DIRECTIONS FOR THIS TASK: Look for "TEDDY" in the records and copy every line that has it.

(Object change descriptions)
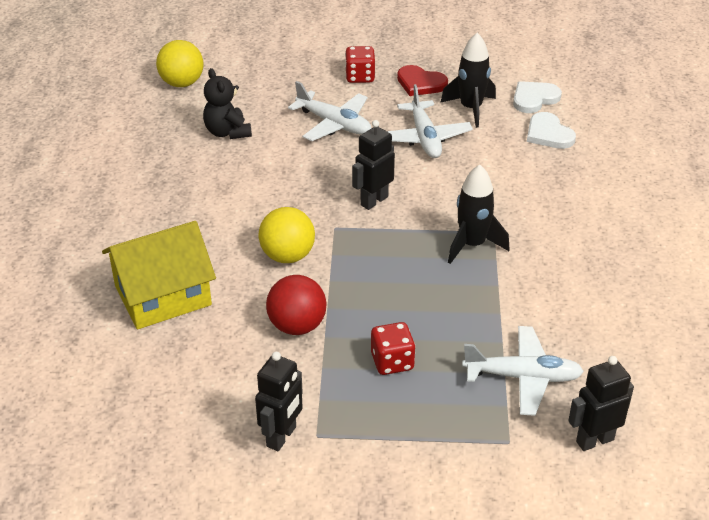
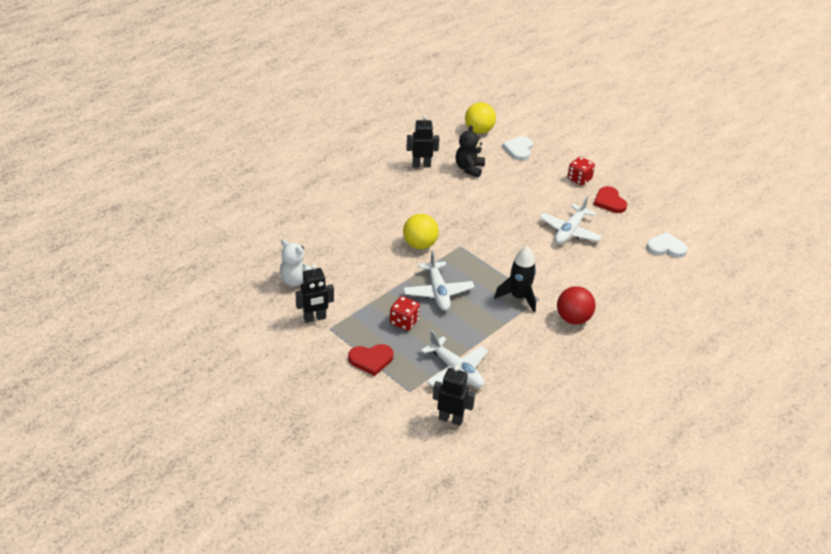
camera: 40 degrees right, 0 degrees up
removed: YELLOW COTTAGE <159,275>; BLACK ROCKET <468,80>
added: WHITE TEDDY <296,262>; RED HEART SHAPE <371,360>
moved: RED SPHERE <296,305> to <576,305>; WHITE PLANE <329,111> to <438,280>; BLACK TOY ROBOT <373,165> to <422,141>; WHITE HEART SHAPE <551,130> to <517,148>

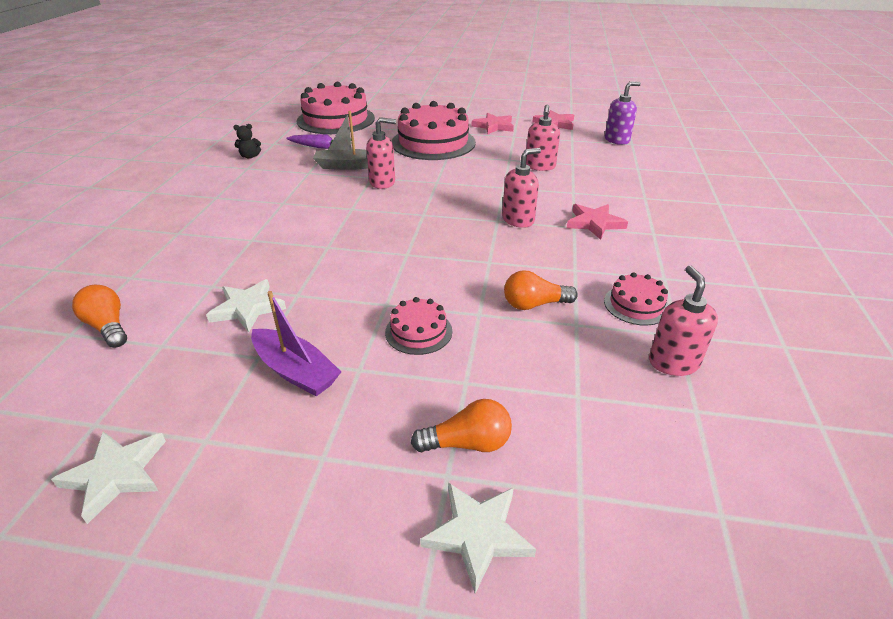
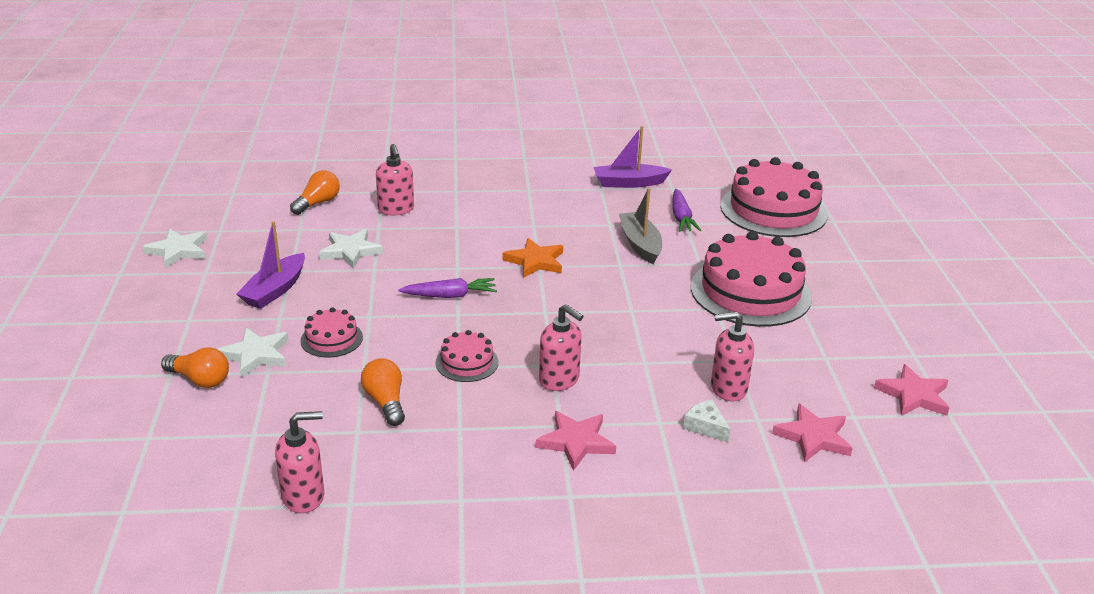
camera: 75 degrees right, 5 degrees down
removed: VIOLET SOAP DISPENSER <623,113>
added: VIOLET CARROT <447,288>; BRIGHT ORANGE STAR <533,258>; WHITE CHEESE <706,420>
moved: PINK SOAP DISPENSER <381,153> to <395,180>; WHITE STAR <478,537> to <253,352>; PINK STAR <493,123> to <812,433>; PINK CAKE <636,299> to <467,356>
replaced: BLACK TEDDY <247,141> to VIOLET BOAT <633,157>
turned: BRIGHT ORANGE LIGHT BULB <461,425> = <195,367> 45 degrees counterclockwise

RESPONSE BOX:
added: WHITE TEDDY <296,262>; RED HEART SHAPE <371,360>
replaced: BLACK TEDDY <247,141> to VIOLET BOAT <633,157>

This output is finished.